[Records to process Boundary: Start]

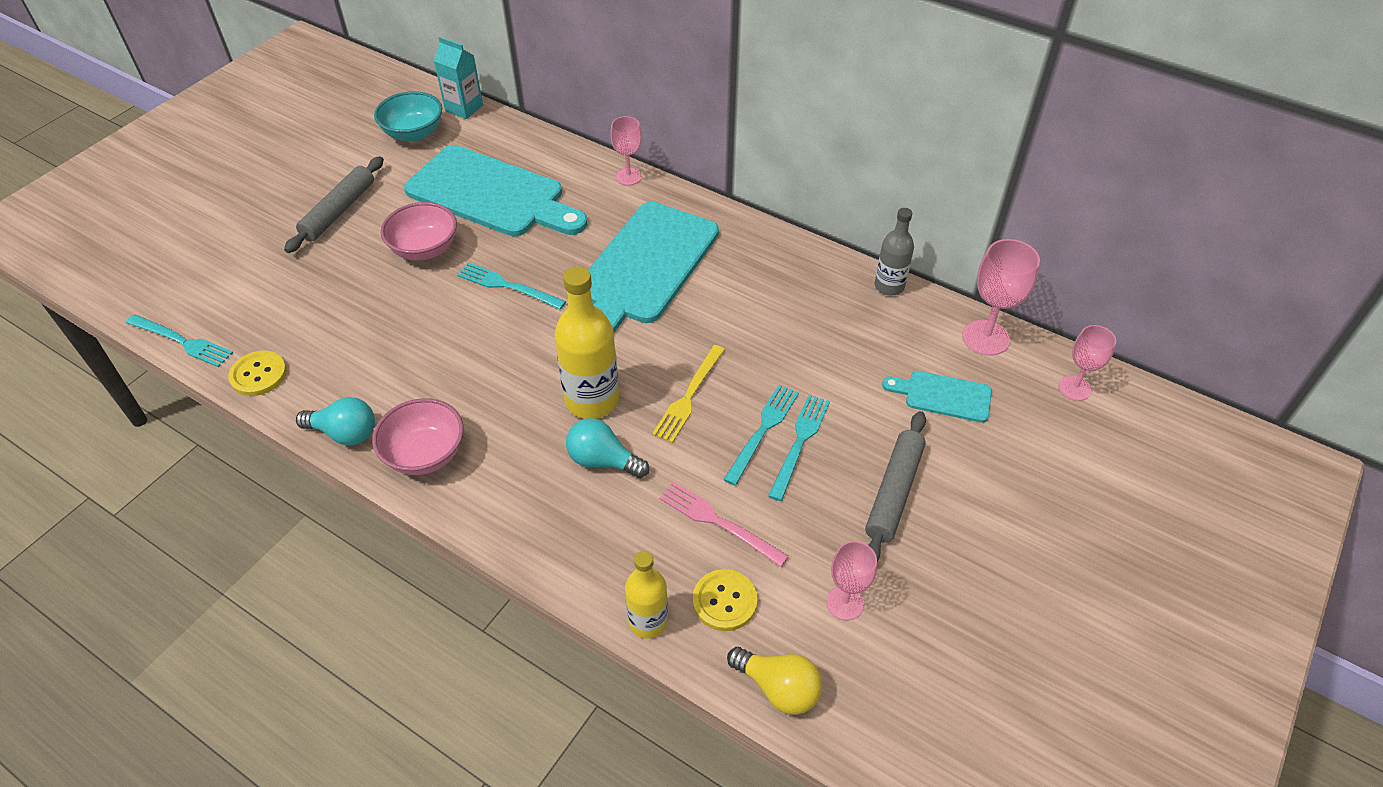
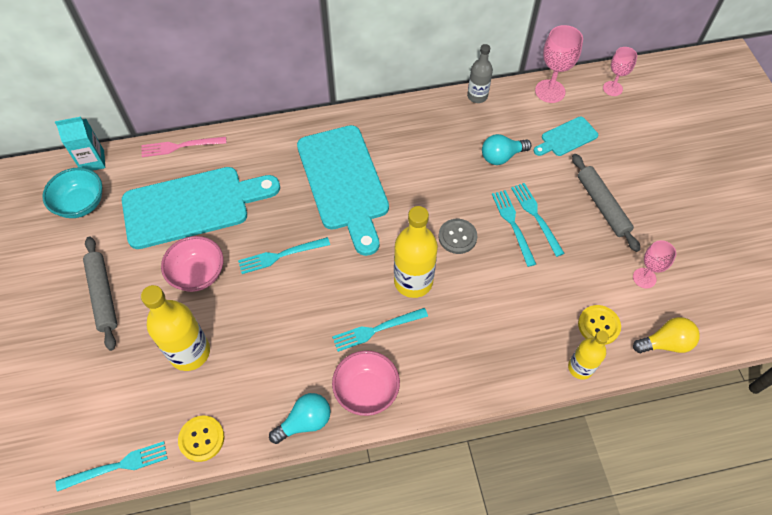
camera: 45 degrees left, 10 degrees up
(338, 303) = (190, 352): none -> yellow bottle
(503, 412) = (376, 329): none -> turquoise fork
(603, 460) = (460, 308): turquoise light bulb -> turquoise light bulb (501, 156)
(628, 176) = (262, 132): pink goblet -> none
(688, 396) = (457, 237): yellow fork -> grey button
(718, 522) = (550, 290): pink fork -> pink fork (180, 146)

[Records to process Boundary: End]

* What the exercise asks
Nothing but the lines from the one containing "(338, 303) = (190, 352): none" through the last line of the data above should be given again, each exactly as it stands.

* Written solution
(338, 303) = (190, 352): none -> yellow bottle
(503, 412) = (376, 329): none -> turquoise fork
(603, 460) = (460, 308): turquoise light bulb -> turquoise light bulb (501, 156)
(628, 176) = (262, 132): pink goblet -> none
(688, 396) = (457, 237): yellow fork -> grey button
(718, 522) = (550, 290): pink fork -> pink fork (180, 146)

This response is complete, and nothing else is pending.